[Saved data entries]
____________________
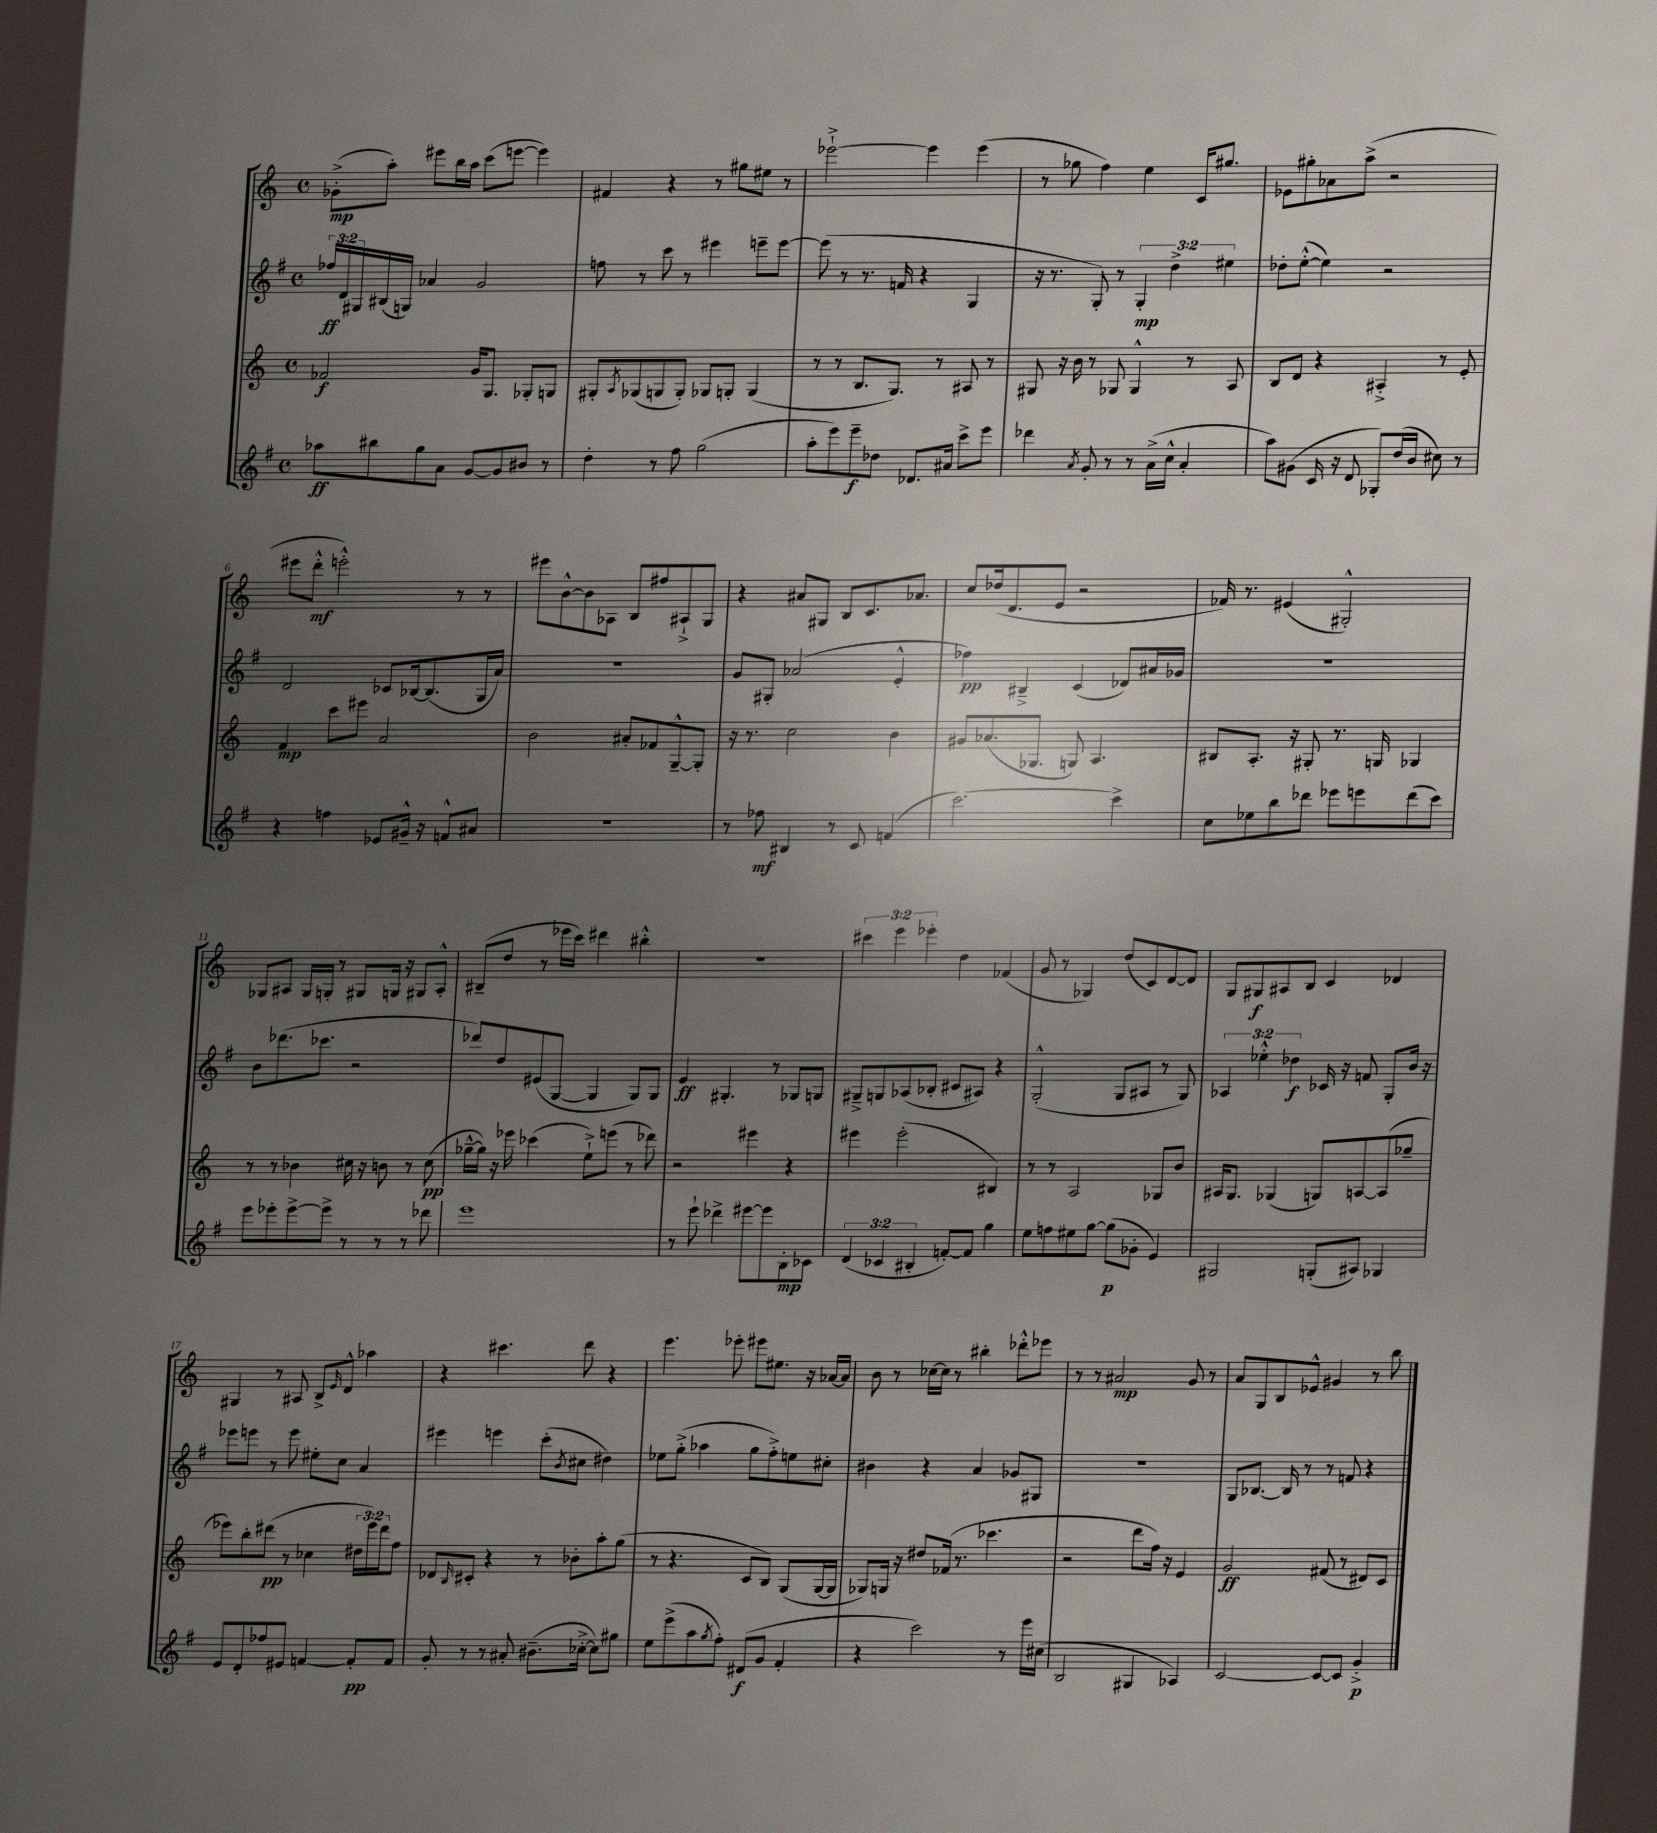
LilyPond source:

<<
\new StaffGroup <<
\new Staff = "s0" {
    \clef treble \key c \major \defaultTimeSignature \time 4/4 \override Staff.TupletNumber.text = #tuplet-number::calc-fraction-text
    ges'8-.->\mp( a''8-.) eis'''8 b''16 a''16 c'''8( e'''8~ e'''4) |
    fis'4 r4 r8 gis''8 eis''8 r8 |
    ees'''2~-!-> ees'''4 ees'''4( |
    r8 ges''8 f''4) e''4 c'16 gis''8. |
    ees'8 gis''8-. aes'8 a''8->( r2 |
    eis'''8 d'''8-.-^\mf e'''2-.-^) r8 r8 |
    eis'''8 b'8~-^ b'8 aes8 b8 fis''8 ais8-!-> g8 |
    r4 ais'8 gis8 b8 c'8. aes'8. |
    c''8 des''16( d'8. e'8 r2 |
    fes'16) r8. eis'4( gis2-.-^) |
    ges8 ais8 ges16 g16-. r8 gis8 g16 r16 gis8 ais8-.-^ |
    bis8--( d''8 r8 ees'''16 c'''16) dis'''4 bis''4-.-^ |
    r1 |
    \tuplet 3/2 { cis'''4 e'''4 ees'''4-. } d''4 fes'4( |
    g'8 r8 ges4) d''8( c'8) d'8~ d'8 |
    g8 gis8\f ais8 b8 c'4 des'4 |
    gis4 r8 ais8 b8-> \grace { e'16 } d'8-^ aes''4 |
    r4 cis'''4. d'''8 r4 |
    e'''4. ees'''8-. eis'''8 eis''8. r16 aes'16~ aes'16 |
    b'8 r8 ces''16~ ces''16 r8 bis''4-. des'''8-.-^ ees'''8 |
    r8 r8 ais'2\mp g'8 r8 |
    a'8 g8 b8 ees'8-^ gis'4 r8 b''8 \bar "|." |
}
\new Staff = "s1" {
    \clef treble \key g \major \defaultTimeSignature \time 4/4 \override Staff.TupletNumber.text = #tuplet-number::calc-fraction-text
    \tuplet 3/2 { fes''16\ff d'16 gis16 } bis16( g16) aes'4 g'2 |
    f''8 r8 c'''8 r8 eis'''4 e'''8-- e'''8~ |
    e'''8( r8 r8. f'16 r4 g4 |
    r16 r8. g8-.) r8 \tuplet 3/2 { g4-.\mp d''4-> eis''4 } |
    des''8-. e''8~-.-^( e''4) r2 |
    d'2 ces'8 bes16~ bes8.( g16 a'16) |
    R1 |
    g'8 gis8-. aes'2( e'4-.-^ |
    fes''4\pp) bis4---> c'4( des'8) ais'16 ges'16 |
    R1 |
    b'8 des'''8.( ces'''8. r2 |
    des'''8) d''8 eis'8( g8~ g4 g8) g8 |
    e'4\ff gis4.-. r8 ges8 g8 |
    gis8---> g8 aes8( bes8-. cis'8 ais8) r4 |
    g2-.-^( g8 ais8 r8 g8) |
    \tuplet 3/2 { aes4 ees''4-.-^ des''4\f } ces'16 r16 f'8 g8-. b'16 r16 |
    ees'''8 e'''8 r8 e'''8 eis''8-. c''8 a'4 |
    eis'''4 e'''4 c'''8-.( \acciaccatura { b'8 } cis''8 dis''4) |
    ees''8 g''8-.->( aes''4 g''8 fis''8-.->) e''8 cis''8-. |
    bis'4 r4 a'4 ges'8 gis8 |
    R1 |
    g8 bes8.~ bes16 r8 r8 f'8 r4 \bar "|." |
}
\new Staff = "s2" {
    \clef treble \key c \major \defaultTimeSignature \time 4/4 \override Staff.TupletNumber.text = #tuplet-number::calc-fraction-text
    fes'2\f g'16 g8. ges8-. g8 |
    gis8-. \acciaccatura { a8 } ges8( g8 g8-.) ges8 g8-. g4( |
    r8 r8 b8. g8.) r8 ais8 r8 |
    gis8 r16 b'16 r8 ges8 ges4-^ r8 a8 |
    b8 d'8 r4 ais4-.-> r8 e'8-. |
    f'4\mp c'''8 eis'''8 a'2 |
    b'2 ais'8-. fes'8 g8~---^ g8-. |
    r16 r8. c''2 b'4 |
    gis'8 aes'8.( ges8. g8) a4. |
    bis8 a8.-. r16 gis8-. r8. g16 ges4 |
    r8 r8 bes'4 cis''16 r16 b'8 r8 cis''8\pp( |
    ges''16~---^ ges''16) r16 ees'''16 ces'''4( e''8-!->) e'''8( r8 des'''8) |
    r2 eis'''4 r4 |
    eis'''4 eis'''2-.( bis4) |
    r8 r8 a2 ges8 b'8 |
    ais16 g8. ges4( g8) a8~ a8( ges''8-- |
    ees'''8) b''8-. dis'''8\pp( r8 ces''4 \tuplet 3/2 { dis''16 ees'''16) dis'''16 } f''8 |
    des'8 \grace { b16 } cis'8-. r4 r8 bes'8-. a''8-. g''8( |
    r8 r4. c'8 b8) g8( g16~ g16 |
    ges8) g16 r16 dis''8 fes'16( r8. ces'''4. |
    r2 d'''8 f''16) r16 e'4 |
    g'2\ff fis'8( r8 dis'8) c'8 \bar "|." |
}
\new Staff = "s3" {
    \clef treble \key g \major \defaultTimeSignature \time 4/4 \override Staff.TupletNumber.text = #tuplet-number::calc-fraction-text
    aes''8\ff bis''8 g''8 a'8 g'8~ g'8 bis'8 r8 |
    d''4-. r8 fis''8 g''2( |
    a''8-. e'''8) e'''8--\f des''8 des'8. ais'16 c'''8-> e'''8 |
    des'''4 \acciaccatura { a'8 } g'8-. r8 r8 a'16->( c''16-^ a'4-. |
    a''8) gis'8( c'16 r16 d'8 ges8-.) d''16( b'16 cis''8) r8 |
    r4 f''4 ees'8 gis'16---^ r16 f'8-^ ais'8 |
    r1 |
    r8 fes''8\mf bis4 r8 c'8 f'4( |
    c'''2.~) c'''4-> |
    c''8 ees''8 b''8 des'''8 ees'''8 e'''8 des'''8( c'''8) |
    e'''8 ees'''8-. ees'''8~-> ees'''8-> r8 r8 r8 des'''8 |
    e'''1 |
    r8 e'''8-! des'''4-> eis'''8~ eis'''8 b8-.\mp ces'8 |
    \tuplet 3/2 { d'4( ces'4 bis4-. } f'8~-.) f'8 g''4 |
    e''8 f''8 eis''8 g''8~ g''8\p( ges'8-. e'4) |
    gis2 g8-.( ais8) ges4 |
    e'8 d'8-. fes''8 eis'8 f'4~ f'8-.\pp f'8 |
    g'8-. r8 r8 ais'8-. bis'8.--( ces''16~-.-> ces''8) gis''8 |
    e''8 e'''8->( a''8 \acciaccatura { g''8 } fis''8-.) dis'8\f( g'8 fis'4-. |
    r4 c'''2) r8 e'''16 cis''16( |
    b2 gis4 aes4) |
    c'2~ c'8~ c'8 g'4-.->\p \bar "|." |
}
>>
>>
____________________
#### INSTRUCTIONS TO FOLLOW:
List every line of the data above that contains the string "grace", matching case exactly.

#### ANSWER FOR THIS EXERCISE:
    gis4 r8 ais8 b8-> \grace { e'16 } d'8-^ aes''4 |
    des'8 \grace { b16 } cis'8-. r4 r8 bes'8-. a''8-. g''8( |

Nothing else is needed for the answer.